TASK DIRECTIONS — Among the records below, which lines contain the string "counterclockwise"? Report them.

+++ RECORDS SHOWN

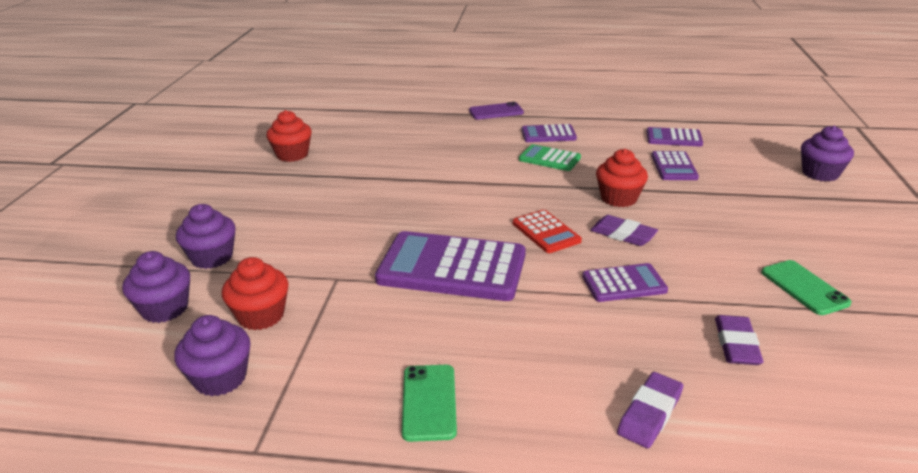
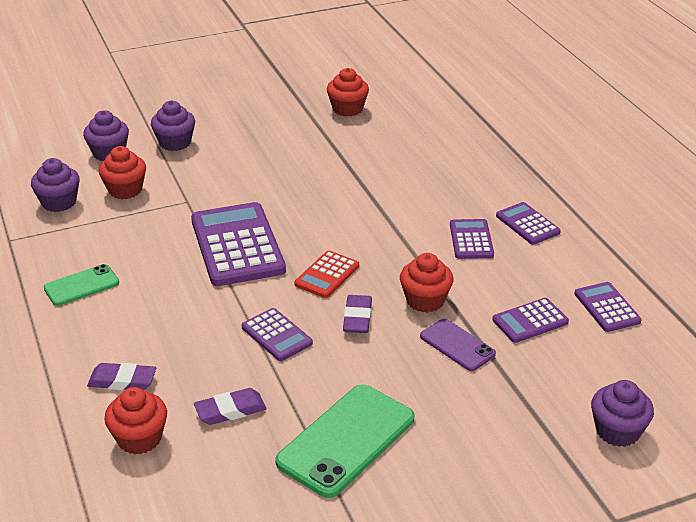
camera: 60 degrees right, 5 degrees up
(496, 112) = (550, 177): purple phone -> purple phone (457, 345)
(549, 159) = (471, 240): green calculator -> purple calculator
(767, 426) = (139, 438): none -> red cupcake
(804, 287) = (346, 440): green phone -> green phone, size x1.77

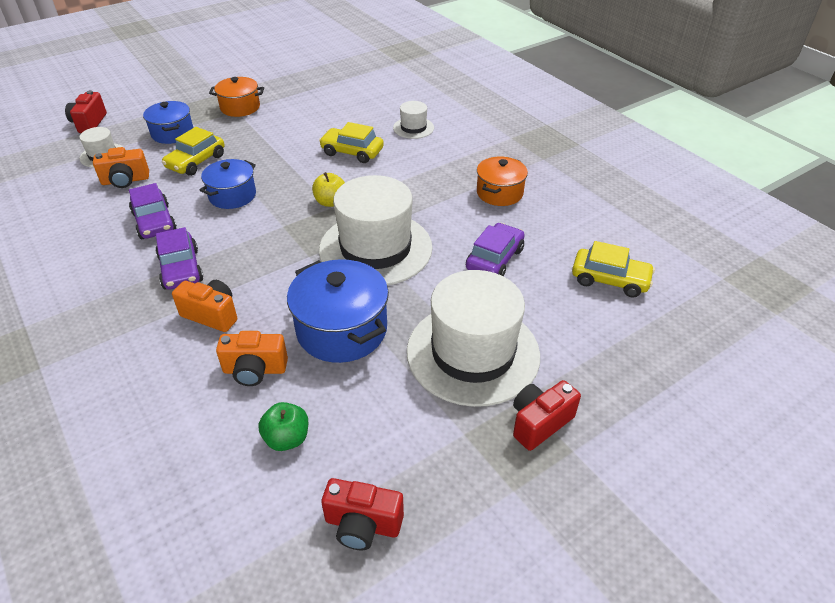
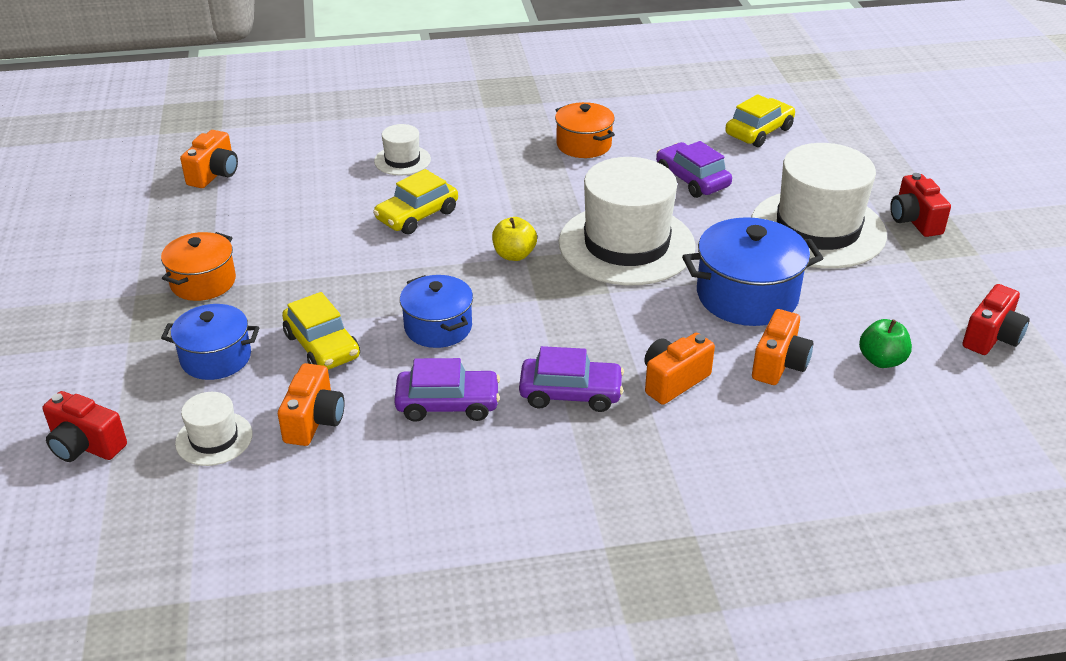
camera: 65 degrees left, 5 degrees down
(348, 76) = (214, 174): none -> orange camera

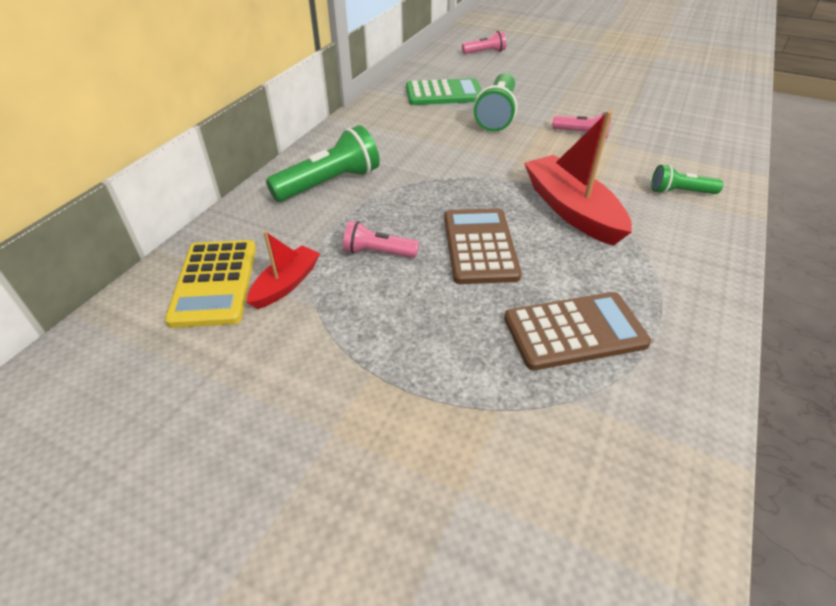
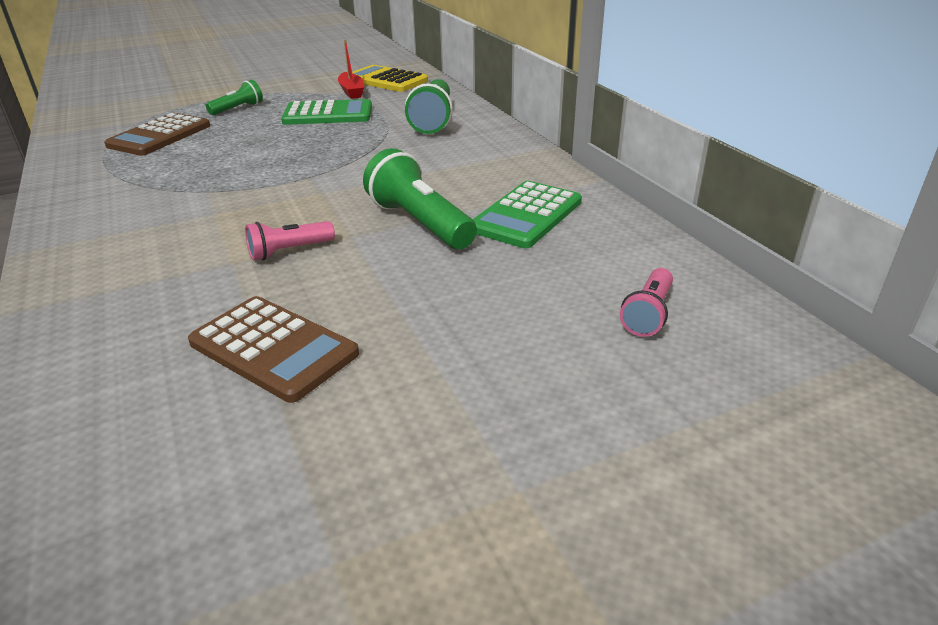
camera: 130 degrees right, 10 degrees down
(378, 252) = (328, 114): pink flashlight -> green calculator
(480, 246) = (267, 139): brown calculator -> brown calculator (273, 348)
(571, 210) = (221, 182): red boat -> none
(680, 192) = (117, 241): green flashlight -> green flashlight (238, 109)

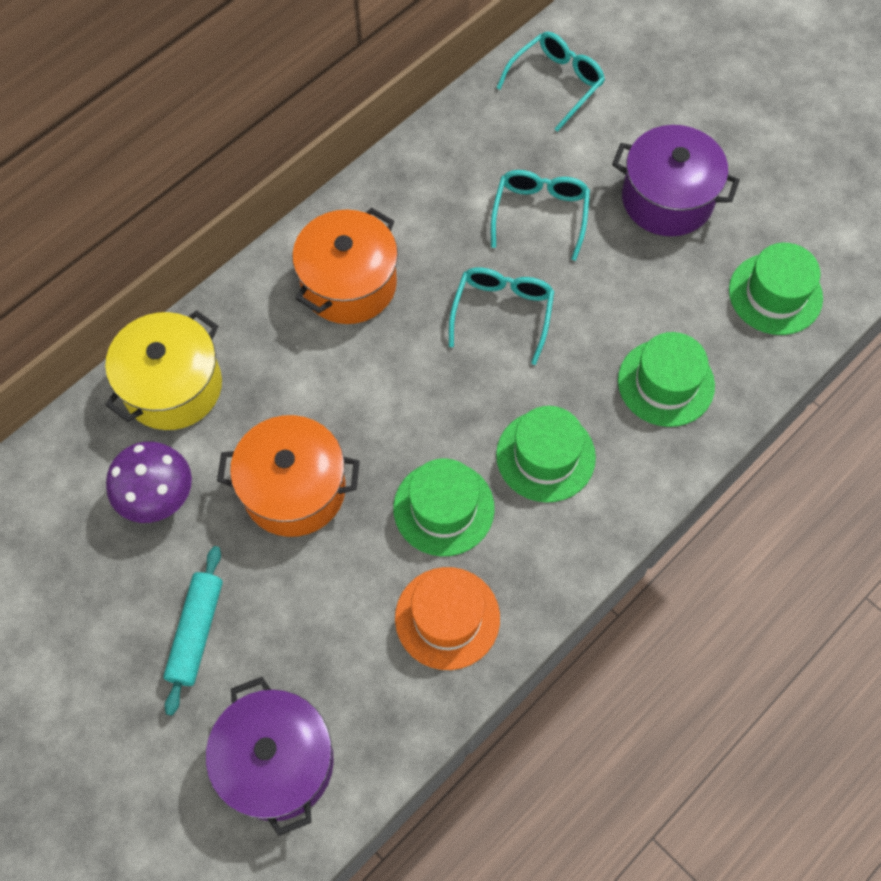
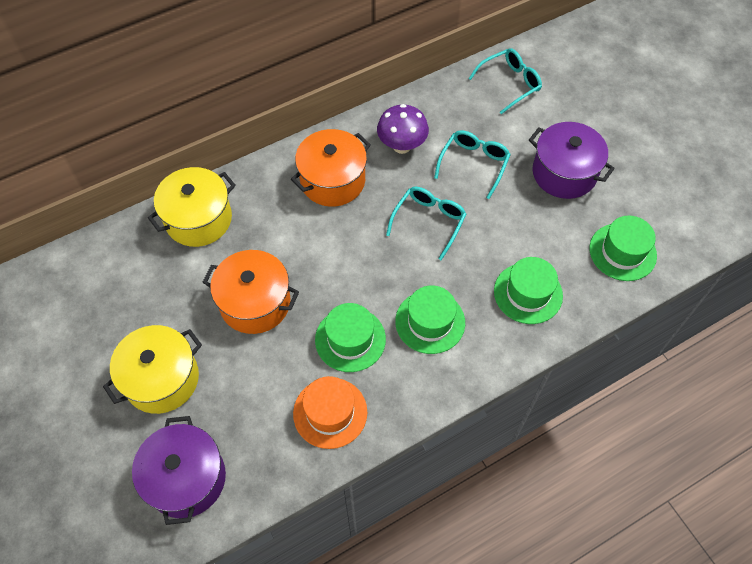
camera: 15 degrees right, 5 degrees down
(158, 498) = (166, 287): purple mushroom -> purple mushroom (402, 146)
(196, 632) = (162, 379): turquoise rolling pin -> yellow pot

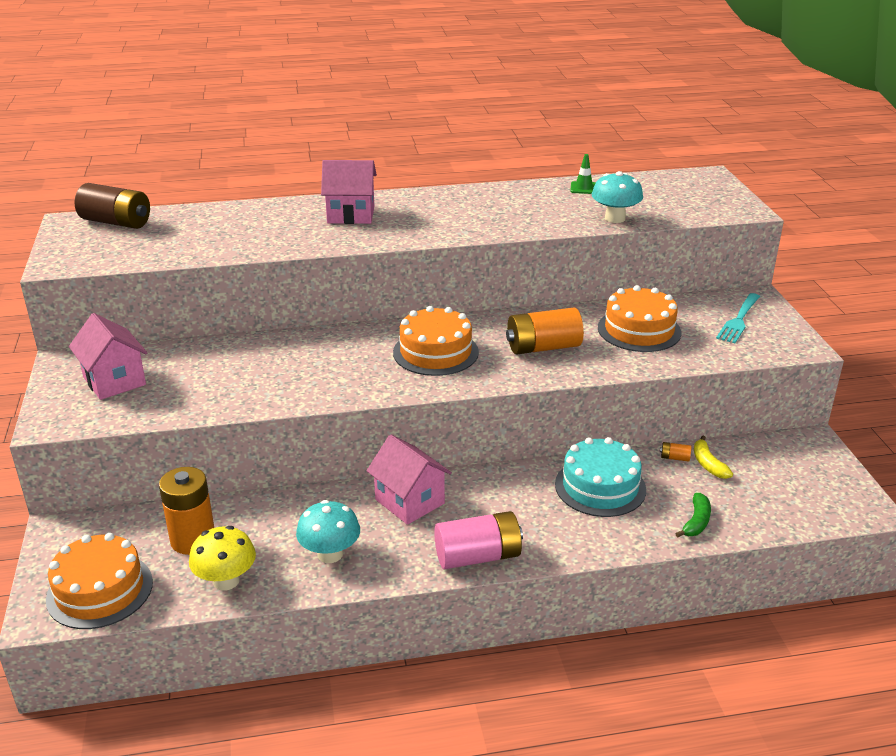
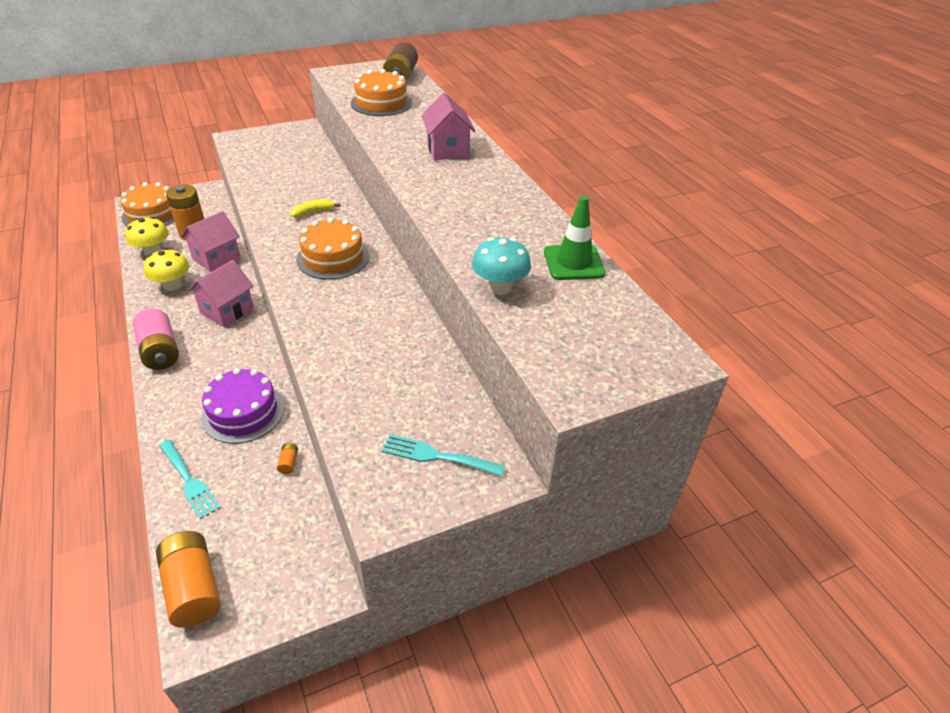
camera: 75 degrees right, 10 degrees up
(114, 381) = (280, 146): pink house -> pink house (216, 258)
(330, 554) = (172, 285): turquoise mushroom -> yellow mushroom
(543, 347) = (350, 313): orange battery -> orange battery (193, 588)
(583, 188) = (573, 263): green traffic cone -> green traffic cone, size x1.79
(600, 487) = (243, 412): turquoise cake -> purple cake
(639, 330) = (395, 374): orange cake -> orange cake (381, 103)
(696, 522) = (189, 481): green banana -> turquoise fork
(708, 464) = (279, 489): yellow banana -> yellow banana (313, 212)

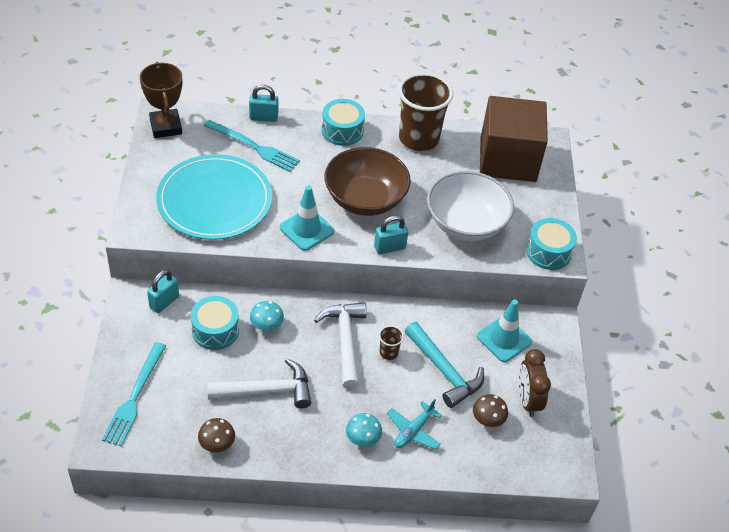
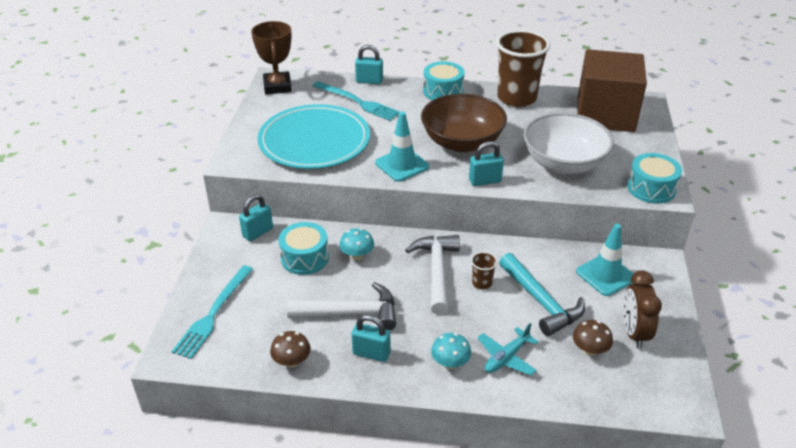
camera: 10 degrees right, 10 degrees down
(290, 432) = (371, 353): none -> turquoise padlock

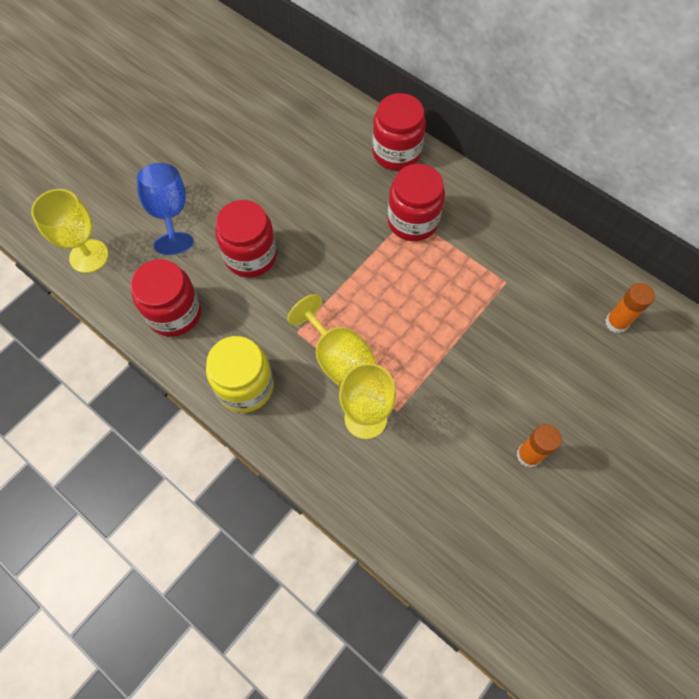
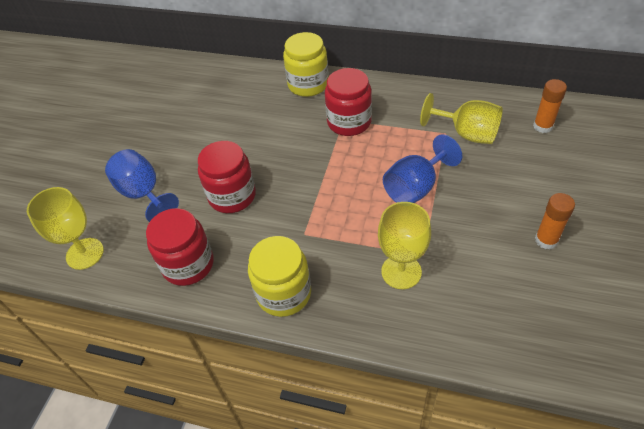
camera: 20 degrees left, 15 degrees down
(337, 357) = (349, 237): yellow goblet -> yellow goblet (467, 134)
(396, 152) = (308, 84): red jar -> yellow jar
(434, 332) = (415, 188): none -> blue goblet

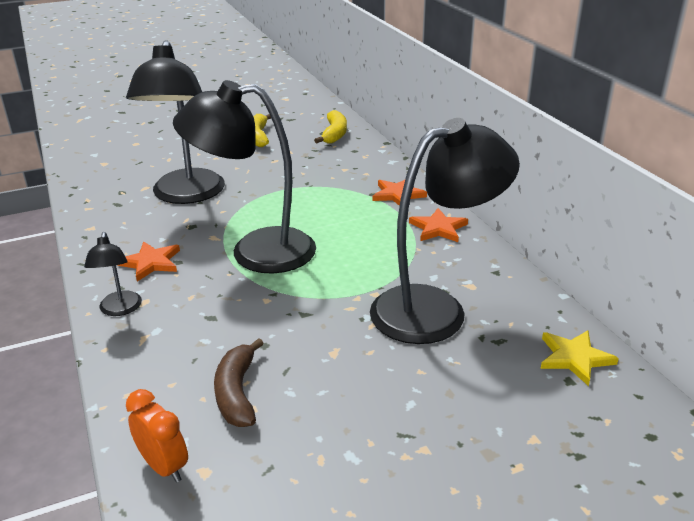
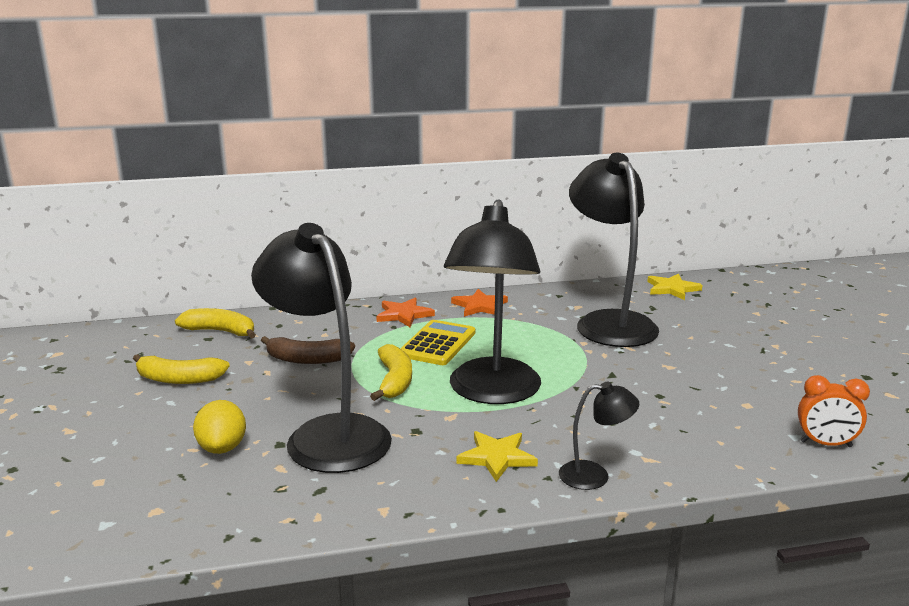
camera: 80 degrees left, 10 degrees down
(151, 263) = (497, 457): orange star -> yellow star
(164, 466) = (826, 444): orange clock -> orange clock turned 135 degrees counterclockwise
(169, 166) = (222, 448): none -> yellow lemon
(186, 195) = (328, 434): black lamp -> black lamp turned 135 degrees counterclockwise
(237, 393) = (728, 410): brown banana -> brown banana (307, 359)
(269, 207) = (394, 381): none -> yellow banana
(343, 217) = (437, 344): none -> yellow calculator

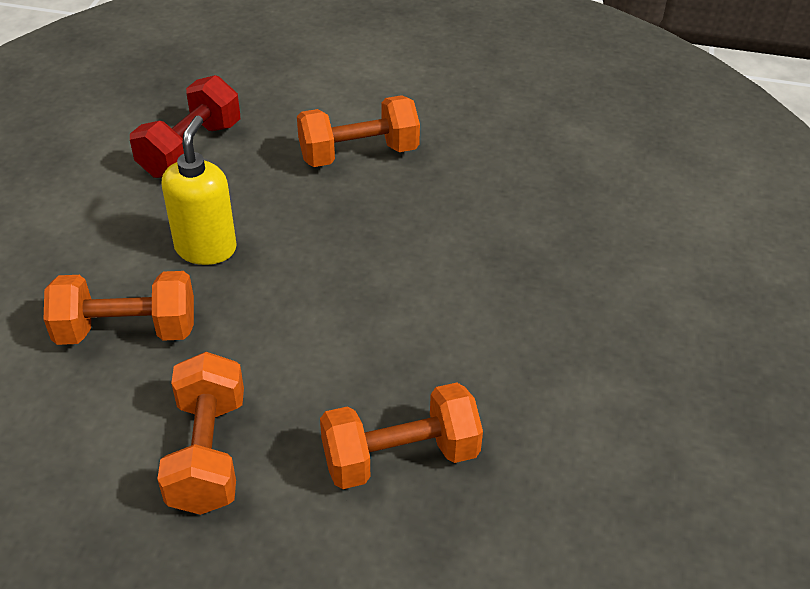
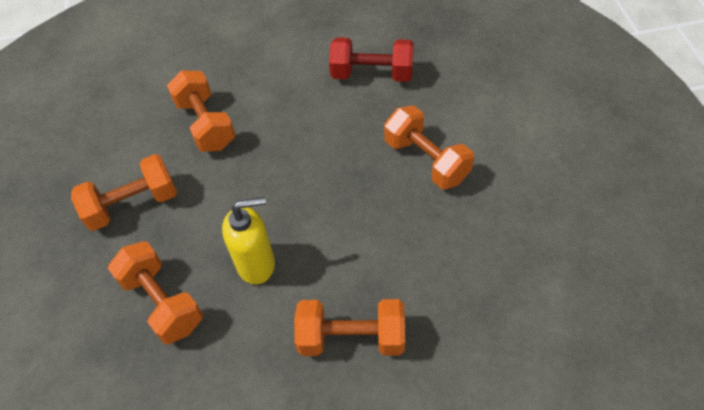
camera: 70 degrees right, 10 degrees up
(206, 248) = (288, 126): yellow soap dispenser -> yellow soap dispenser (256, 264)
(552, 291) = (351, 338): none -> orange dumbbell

++++++

REPLY TO THE EXERCISE —
(164, 466) = (826, 444): orange clock -> orange clock turned 135 degrees counterclockwise
(186, 195) = (328, 434): black lamp -> black lamp turned 135 degrees counterclockwise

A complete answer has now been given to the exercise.